_EXERCISE:_
Could you please retype all of the data below exactly?

_RECORDS TO PROCESS:_
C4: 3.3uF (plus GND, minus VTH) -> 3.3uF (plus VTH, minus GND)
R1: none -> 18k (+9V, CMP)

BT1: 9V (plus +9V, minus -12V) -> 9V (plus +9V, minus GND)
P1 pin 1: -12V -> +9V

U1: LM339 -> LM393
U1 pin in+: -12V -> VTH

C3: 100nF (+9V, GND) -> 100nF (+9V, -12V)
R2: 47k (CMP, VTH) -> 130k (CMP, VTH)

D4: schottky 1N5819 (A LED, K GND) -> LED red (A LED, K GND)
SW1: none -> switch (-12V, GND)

_EXERCISE RESULT:_
C4: 3.3uF (plus GND, minus VTH) -> 3.3uF (plus VTH, minus GND)
R1: none -> 18k (+9V, CMP)

BT1: 9V (plus +9V, minus -12V) -> 9V (plus +9V, minus GND)
P1 pin 1: -12V -> +9V

U1: LM339 -> LM393
U1 pin in+: -12V -> VTH

C3: 100nF (+9V, GND) -> 100nF (+9V, -12V)
R2: 47k (CMP, VTH) -> 130k (CMP, VTH)

D4: schottky 1N5819 (A LED, K GND) -> LED red (A LED, K GND)
SW1: none -> switch (-12V, GND)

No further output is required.